Task data:
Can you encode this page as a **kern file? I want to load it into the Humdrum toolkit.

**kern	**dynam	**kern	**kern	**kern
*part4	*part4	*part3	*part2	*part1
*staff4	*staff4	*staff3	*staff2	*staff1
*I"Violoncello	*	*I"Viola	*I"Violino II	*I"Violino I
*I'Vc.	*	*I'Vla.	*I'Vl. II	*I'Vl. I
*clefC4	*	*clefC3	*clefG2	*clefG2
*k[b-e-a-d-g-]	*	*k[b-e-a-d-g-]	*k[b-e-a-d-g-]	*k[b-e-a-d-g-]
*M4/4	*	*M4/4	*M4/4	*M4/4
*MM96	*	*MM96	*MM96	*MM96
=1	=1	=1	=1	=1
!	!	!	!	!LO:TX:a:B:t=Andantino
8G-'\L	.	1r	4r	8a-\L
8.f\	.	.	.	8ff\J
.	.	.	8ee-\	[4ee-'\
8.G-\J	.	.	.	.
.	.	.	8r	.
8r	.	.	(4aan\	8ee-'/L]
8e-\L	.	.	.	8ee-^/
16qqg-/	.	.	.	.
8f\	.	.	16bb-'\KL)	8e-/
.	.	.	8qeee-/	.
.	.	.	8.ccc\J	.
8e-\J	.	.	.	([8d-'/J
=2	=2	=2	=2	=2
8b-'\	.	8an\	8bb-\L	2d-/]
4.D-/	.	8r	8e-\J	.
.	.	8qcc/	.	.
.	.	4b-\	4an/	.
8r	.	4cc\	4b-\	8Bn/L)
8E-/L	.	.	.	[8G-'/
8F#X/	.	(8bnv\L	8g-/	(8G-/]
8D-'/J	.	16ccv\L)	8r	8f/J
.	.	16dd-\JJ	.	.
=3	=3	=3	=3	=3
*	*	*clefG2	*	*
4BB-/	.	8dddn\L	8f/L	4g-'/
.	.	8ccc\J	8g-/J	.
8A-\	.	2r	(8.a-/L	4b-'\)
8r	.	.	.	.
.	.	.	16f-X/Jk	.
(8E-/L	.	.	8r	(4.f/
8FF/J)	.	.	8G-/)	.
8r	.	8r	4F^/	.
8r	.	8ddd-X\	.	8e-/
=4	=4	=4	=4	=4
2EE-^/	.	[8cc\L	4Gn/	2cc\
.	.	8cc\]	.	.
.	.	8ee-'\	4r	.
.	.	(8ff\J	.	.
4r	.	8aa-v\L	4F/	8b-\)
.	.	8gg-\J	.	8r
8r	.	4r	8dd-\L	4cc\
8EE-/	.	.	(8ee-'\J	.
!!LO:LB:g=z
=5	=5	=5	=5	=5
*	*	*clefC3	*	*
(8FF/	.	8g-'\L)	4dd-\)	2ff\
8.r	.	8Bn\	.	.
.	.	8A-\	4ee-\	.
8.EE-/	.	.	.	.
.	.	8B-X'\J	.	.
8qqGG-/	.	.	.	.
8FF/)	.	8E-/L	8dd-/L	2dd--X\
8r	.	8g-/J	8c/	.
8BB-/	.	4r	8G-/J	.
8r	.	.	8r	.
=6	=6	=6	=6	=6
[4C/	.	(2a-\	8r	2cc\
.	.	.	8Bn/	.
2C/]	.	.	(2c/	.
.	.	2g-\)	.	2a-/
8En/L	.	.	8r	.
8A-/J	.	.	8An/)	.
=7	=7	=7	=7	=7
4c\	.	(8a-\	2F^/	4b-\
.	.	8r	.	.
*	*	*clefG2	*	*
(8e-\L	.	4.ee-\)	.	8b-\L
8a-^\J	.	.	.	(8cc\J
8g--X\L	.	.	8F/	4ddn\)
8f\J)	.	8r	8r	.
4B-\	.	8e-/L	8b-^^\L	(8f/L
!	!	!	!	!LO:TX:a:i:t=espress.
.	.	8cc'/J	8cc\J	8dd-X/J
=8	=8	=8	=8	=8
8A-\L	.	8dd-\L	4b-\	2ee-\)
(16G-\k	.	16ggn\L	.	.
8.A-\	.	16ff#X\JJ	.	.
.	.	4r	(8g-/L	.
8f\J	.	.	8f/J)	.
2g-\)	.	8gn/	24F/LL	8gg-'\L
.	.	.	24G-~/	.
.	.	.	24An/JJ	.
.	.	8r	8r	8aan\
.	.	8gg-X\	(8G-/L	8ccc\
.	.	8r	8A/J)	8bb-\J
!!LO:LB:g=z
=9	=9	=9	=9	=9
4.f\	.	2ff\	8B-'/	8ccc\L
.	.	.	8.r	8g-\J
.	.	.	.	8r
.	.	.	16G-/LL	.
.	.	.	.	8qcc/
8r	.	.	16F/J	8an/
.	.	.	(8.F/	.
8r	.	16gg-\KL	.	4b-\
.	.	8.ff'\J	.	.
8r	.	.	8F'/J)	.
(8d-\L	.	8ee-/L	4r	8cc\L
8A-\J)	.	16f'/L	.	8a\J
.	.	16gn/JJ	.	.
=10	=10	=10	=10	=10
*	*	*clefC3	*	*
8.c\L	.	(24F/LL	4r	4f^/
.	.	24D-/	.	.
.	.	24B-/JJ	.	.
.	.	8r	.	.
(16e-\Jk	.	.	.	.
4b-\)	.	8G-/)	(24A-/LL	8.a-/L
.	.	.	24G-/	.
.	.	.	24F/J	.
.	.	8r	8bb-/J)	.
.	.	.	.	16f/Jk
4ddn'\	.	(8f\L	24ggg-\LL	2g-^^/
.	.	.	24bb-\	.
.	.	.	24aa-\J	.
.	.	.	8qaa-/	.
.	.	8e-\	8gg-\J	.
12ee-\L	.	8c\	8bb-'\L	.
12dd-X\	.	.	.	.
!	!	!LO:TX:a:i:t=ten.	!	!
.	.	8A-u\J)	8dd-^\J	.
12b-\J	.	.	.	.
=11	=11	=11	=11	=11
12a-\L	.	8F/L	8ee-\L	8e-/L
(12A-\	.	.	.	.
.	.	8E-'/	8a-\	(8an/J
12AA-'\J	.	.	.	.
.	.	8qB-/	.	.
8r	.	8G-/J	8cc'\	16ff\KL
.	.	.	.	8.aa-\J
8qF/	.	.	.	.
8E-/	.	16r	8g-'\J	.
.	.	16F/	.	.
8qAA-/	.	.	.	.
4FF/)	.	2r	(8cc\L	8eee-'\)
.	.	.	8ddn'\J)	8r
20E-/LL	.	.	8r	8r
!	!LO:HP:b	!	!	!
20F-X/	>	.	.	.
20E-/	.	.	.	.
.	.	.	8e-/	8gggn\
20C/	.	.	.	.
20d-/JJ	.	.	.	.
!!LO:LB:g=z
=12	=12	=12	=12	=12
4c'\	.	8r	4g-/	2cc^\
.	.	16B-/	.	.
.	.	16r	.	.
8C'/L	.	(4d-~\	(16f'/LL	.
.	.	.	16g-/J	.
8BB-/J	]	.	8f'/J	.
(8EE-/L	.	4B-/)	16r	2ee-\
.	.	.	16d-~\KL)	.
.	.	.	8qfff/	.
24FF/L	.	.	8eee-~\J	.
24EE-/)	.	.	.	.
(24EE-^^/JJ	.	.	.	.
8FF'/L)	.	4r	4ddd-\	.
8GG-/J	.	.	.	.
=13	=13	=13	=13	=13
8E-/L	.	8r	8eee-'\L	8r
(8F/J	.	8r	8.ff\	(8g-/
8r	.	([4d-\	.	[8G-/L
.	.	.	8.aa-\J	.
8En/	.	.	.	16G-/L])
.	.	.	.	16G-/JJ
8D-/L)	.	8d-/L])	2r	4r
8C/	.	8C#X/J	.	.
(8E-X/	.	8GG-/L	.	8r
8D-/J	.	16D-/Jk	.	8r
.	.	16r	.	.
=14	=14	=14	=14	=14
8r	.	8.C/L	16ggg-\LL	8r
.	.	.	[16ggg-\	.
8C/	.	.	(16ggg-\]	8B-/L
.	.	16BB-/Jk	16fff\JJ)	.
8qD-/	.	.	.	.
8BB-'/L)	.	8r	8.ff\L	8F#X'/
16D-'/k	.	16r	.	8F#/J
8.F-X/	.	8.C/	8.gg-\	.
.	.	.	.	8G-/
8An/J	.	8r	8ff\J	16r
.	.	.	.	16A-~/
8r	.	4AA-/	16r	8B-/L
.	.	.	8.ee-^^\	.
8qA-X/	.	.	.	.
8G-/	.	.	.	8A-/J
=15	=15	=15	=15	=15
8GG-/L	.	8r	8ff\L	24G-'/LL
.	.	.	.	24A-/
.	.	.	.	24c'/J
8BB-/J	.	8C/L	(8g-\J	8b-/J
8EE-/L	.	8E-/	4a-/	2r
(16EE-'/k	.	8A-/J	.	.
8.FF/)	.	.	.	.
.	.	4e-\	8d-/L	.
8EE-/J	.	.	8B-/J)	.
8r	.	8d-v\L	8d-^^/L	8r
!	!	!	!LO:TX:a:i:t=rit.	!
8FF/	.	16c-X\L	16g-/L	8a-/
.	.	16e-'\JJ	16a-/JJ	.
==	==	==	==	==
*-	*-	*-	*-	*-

Description of the task: Show each line in the rows above that contains the string "kern". Letter case must match.

Exercise answer:
Can you encode this page as a **kern file? I want to load it into the Humdrum toolkit.
**kern	**dynam	**kern	**kern	**kern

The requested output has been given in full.